* DIRECTIONS FOR THIS TASK: Among the records that follow, find the line with "(107, 583) = (113, 367): none -> yellow lemon" and the line with "(569, 583) = (417, 605): green". Set down those lines and all lines between them exactly, without adding anything.

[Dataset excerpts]
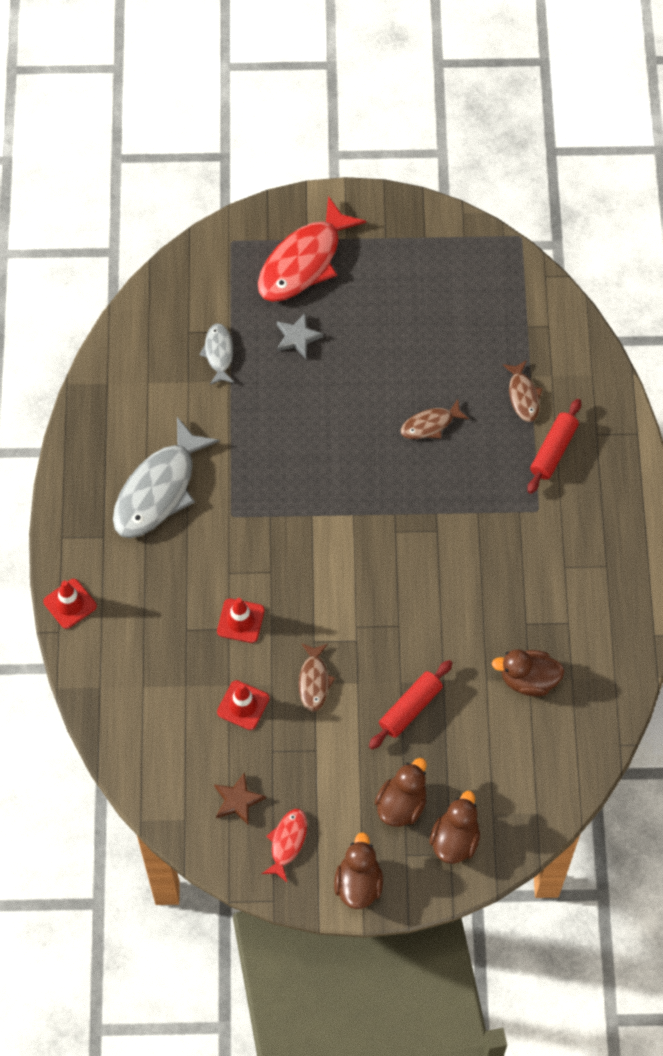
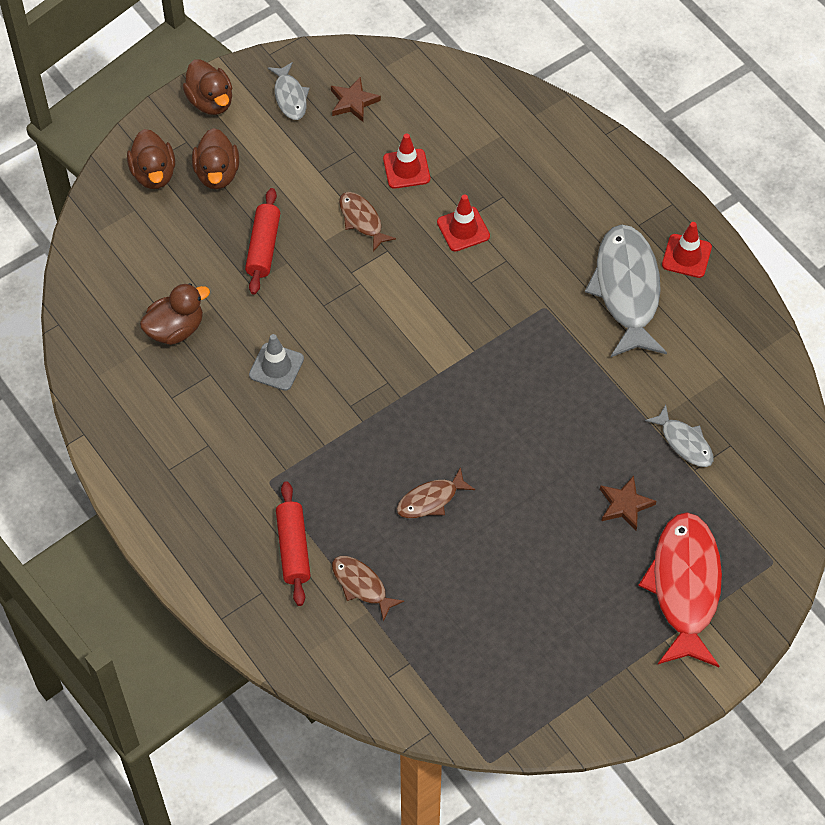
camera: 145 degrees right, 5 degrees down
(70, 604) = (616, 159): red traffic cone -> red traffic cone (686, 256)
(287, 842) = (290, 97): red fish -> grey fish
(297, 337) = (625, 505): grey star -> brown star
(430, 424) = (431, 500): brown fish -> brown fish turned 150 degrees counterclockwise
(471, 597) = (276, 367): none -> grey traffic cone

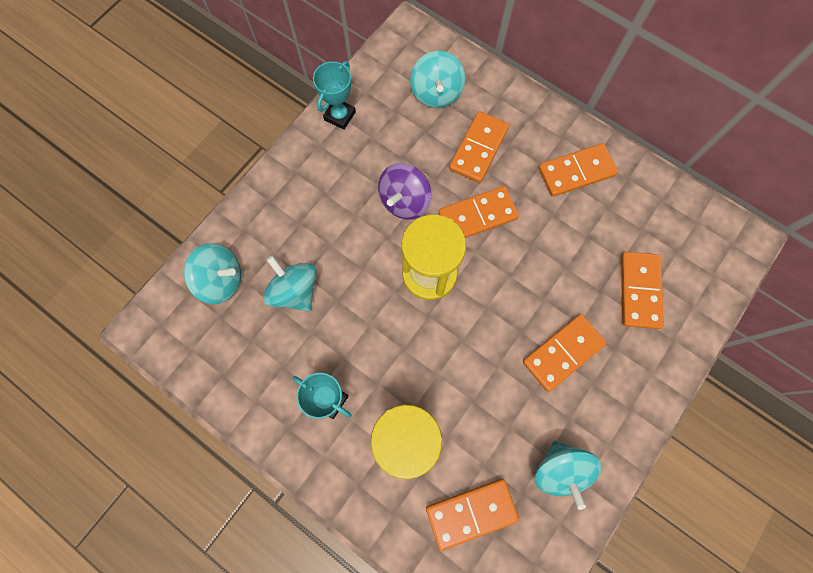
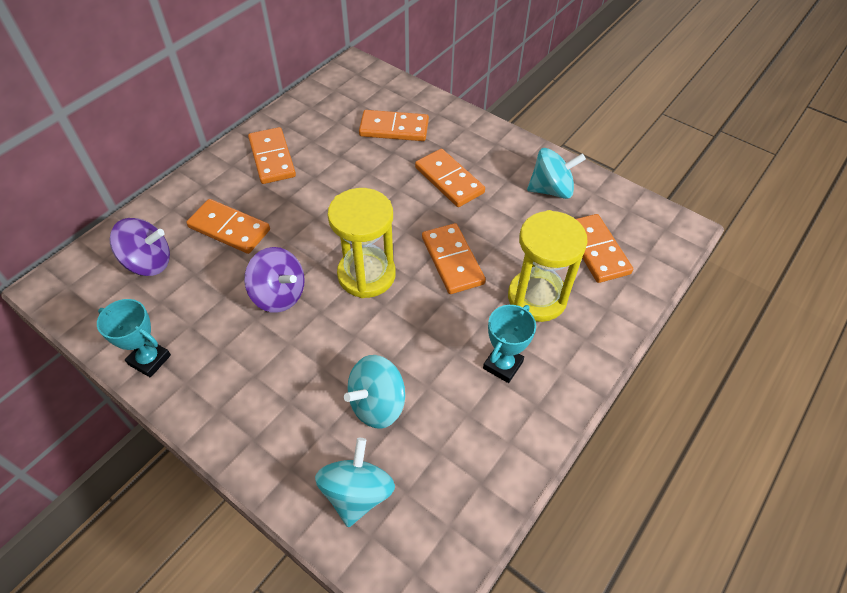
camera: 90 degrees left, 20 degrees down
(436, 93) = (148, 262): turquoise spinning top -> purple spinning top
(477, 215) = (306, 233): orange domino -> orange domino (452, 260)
...
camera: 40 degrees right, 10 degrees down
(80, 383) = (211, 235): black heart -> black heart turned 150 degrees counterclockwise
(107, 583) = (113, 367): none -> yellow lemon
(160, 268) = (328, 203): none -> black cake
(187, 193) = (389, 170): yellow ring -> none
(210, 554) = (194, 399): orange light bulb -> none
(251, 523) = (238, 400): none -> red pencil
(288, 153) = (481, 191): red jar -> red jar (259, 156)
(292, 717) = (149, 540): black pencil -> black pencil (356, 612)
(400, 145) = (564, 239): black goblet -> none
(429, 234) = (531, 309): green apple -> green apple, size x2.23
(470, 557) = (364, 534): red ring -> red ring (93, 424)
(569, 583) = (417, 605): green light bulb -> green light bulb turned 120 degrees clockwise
--
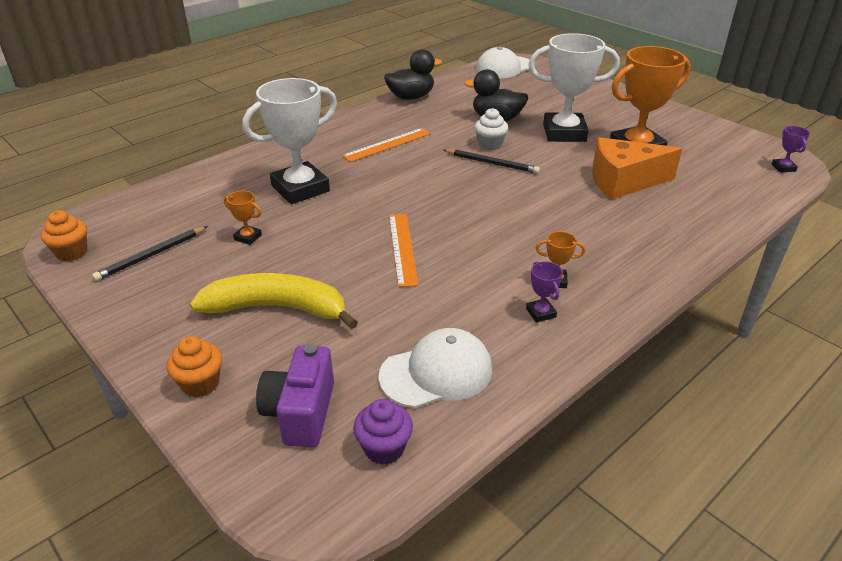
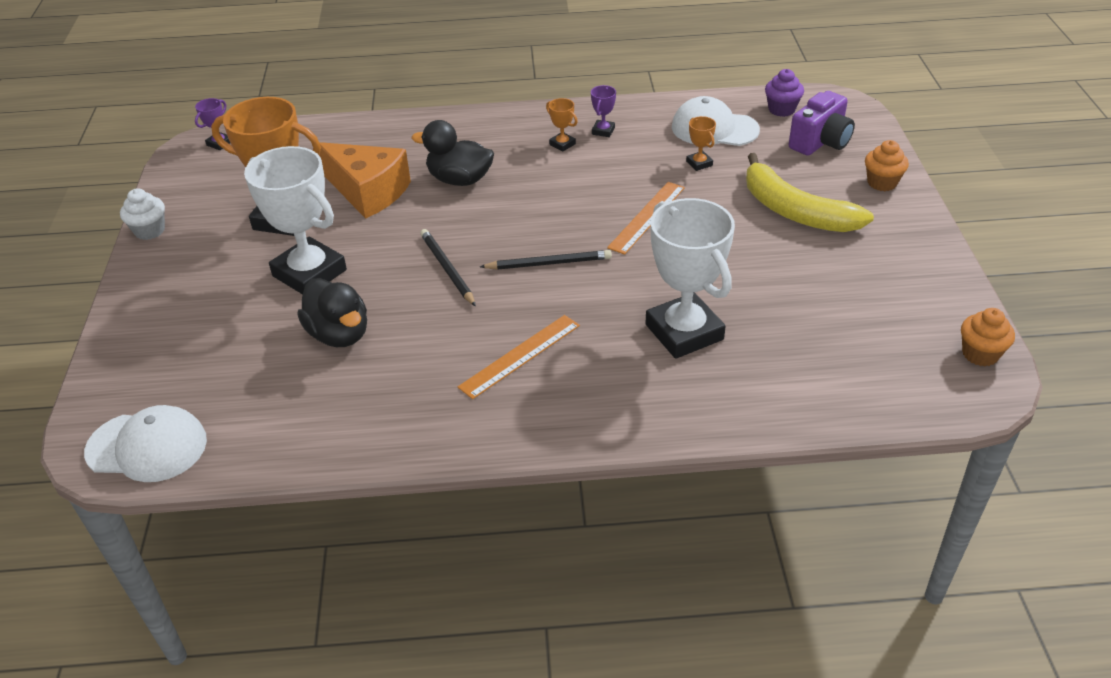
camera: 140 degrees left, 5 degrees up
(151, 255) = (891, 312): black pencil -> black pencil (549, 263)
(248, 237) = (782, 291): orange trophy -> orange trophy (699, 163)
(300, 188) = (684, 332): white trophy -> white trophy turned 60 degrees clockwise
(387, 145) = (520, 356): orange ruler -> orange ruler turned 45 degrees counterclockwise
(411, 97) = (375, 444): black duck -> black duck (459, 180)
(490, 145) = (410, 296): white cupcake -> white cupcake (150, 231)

* RESPONSE TO THIS EXERCISE:
(107, 583) = (113, 367): none -> yellow lemon
(160, 268) = (328, 203): none -> black cake
(187, 193) = (389, 170): yellow ring -> none
(210, 554) = (194, 399): orange light bulb -> none
(251, 523) = (238, 400): none -> red pencil
(288, 153) = (481, 191): red jar -> red jar (259, 156)
(292, 717) = (149, 540): black pencil -> black pencil (356, 612)
(400, 145) = (564, 239): black goblet -> none
(429, 234) = (531, 309): green apple -> green apple, size x2.23
(470, 557) = (364, 534): red ring -> red ring (93, 424)
(569, 583) = (417, 605): green light bulb -> green light bulb turned 120 degrees clockwise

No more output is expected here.